====== RECORDS PROVIDED ======

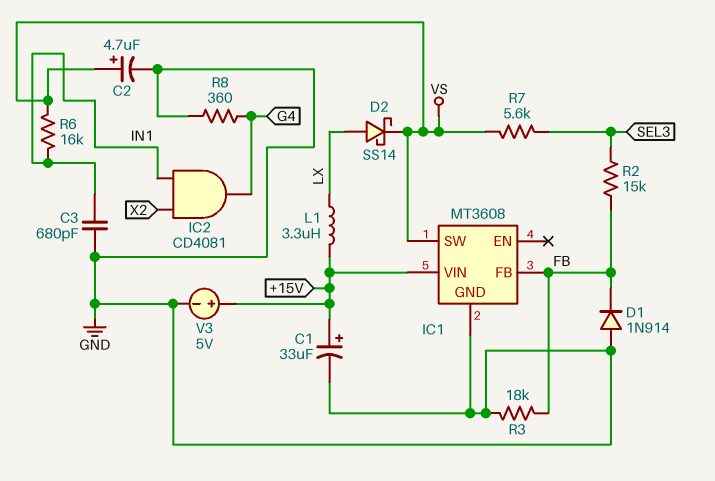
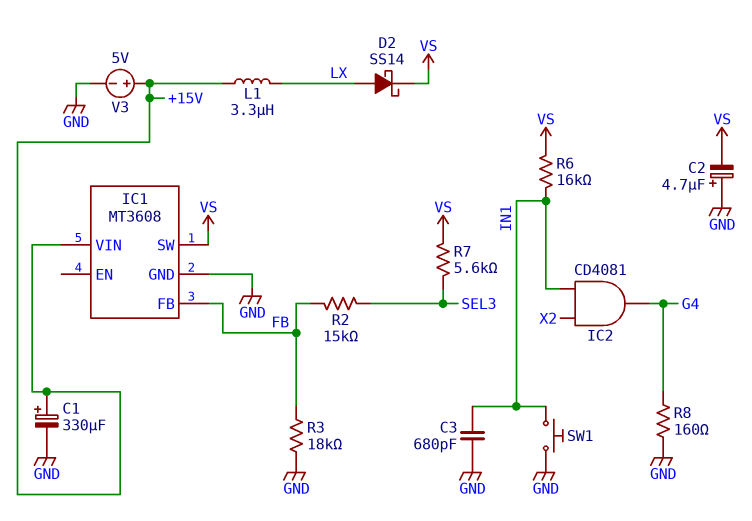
C1: 33uF (plus +15V, minus GND) -> 330uF (plus +15V, minus GND)
C2: 4.7uF (plus VS, minus GND) -> 4.7uF (plus GND, minus VS)
D1: diode 1N914 (A GND, K FB) -> none
R8: 360 (G4, GND) -> 160 (G4, GND)
SW1: none -> button (GND, IN1)

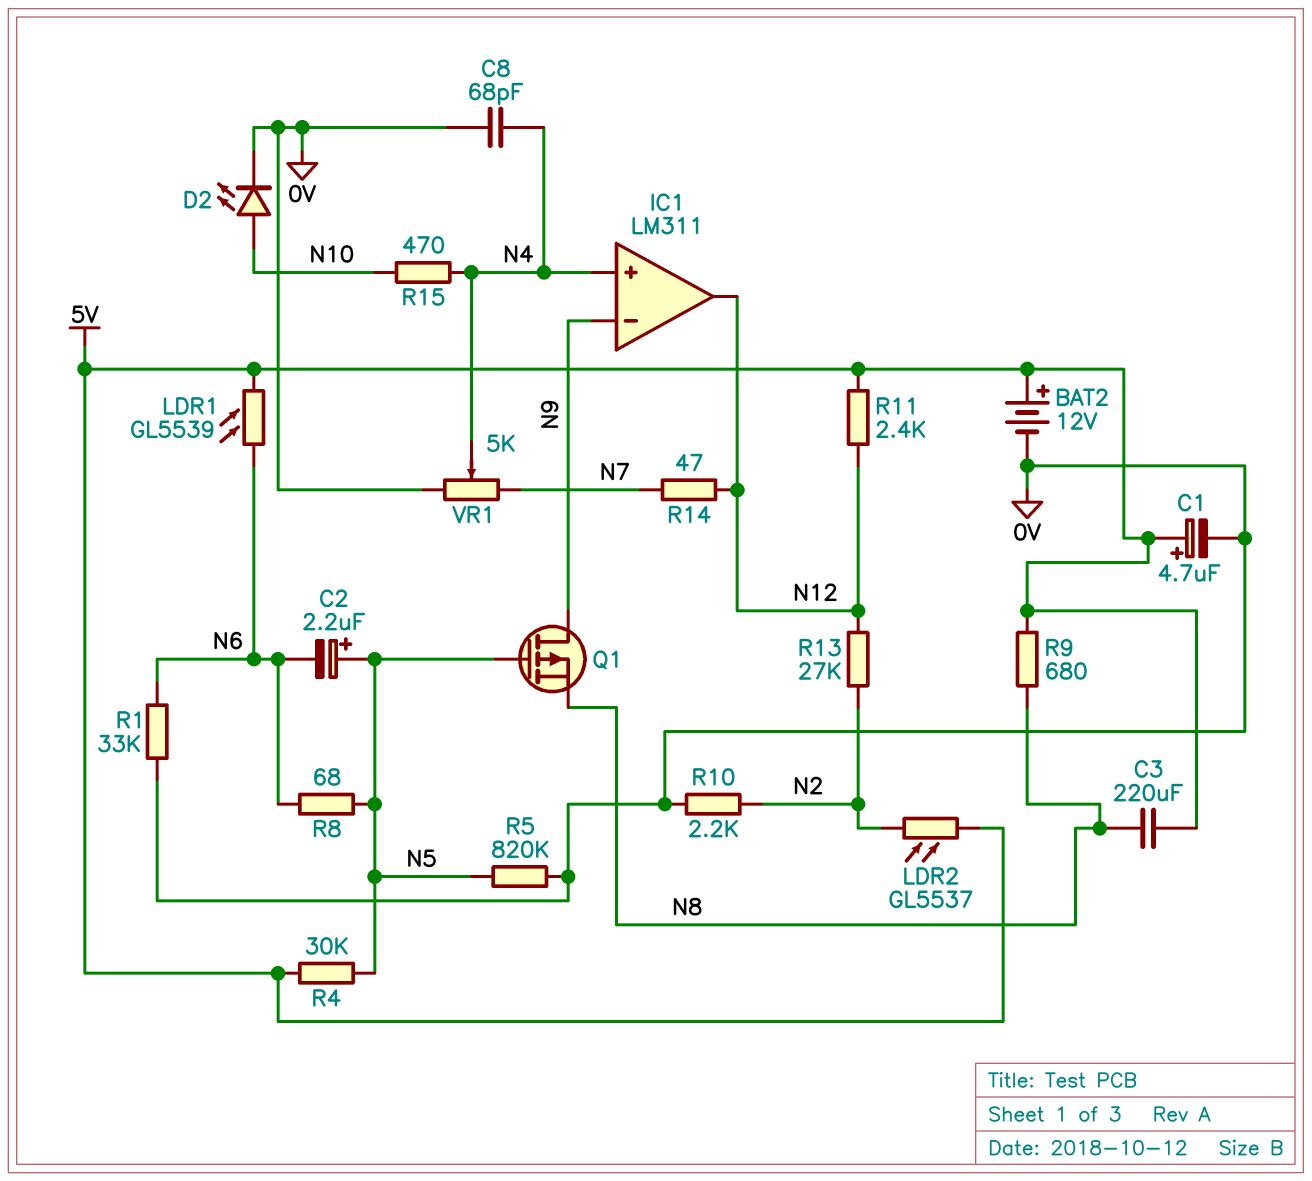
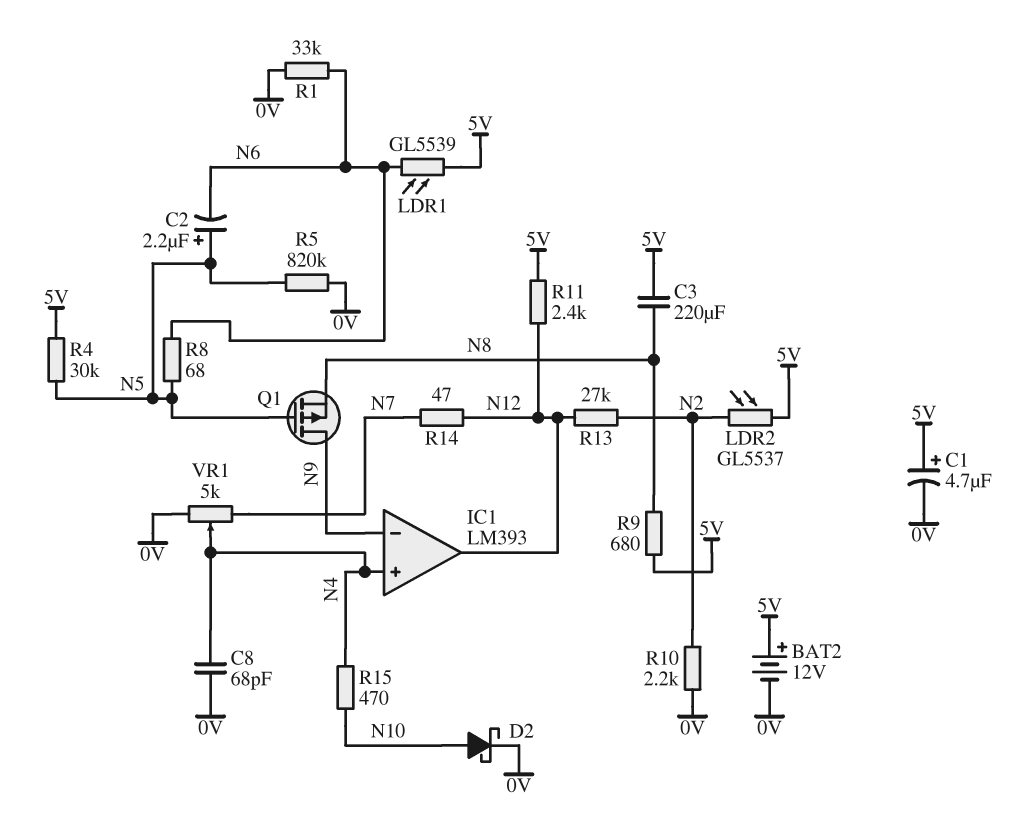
D2: LED (A N10, K 0V) -> schottky (A N10, K 0V)
IC1: LM311 -> LM393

======

REQUIREMENT -
Starting at the line that contains "R8: 360 (G4, GND) -> 160 (G4, GND)", reproduce exactly and only the lines through the end of the entries above, with the pictures excluded.

REPLY TO THE EXERCISE -
R8: 360 (G4, GND) -> 160 (G4, GND)
SW1: none -> button (GND, IN1)

D2: LED (A N10, K 0V) -> schottky (A N10, K 0V)
IC1: LM311 -> LM393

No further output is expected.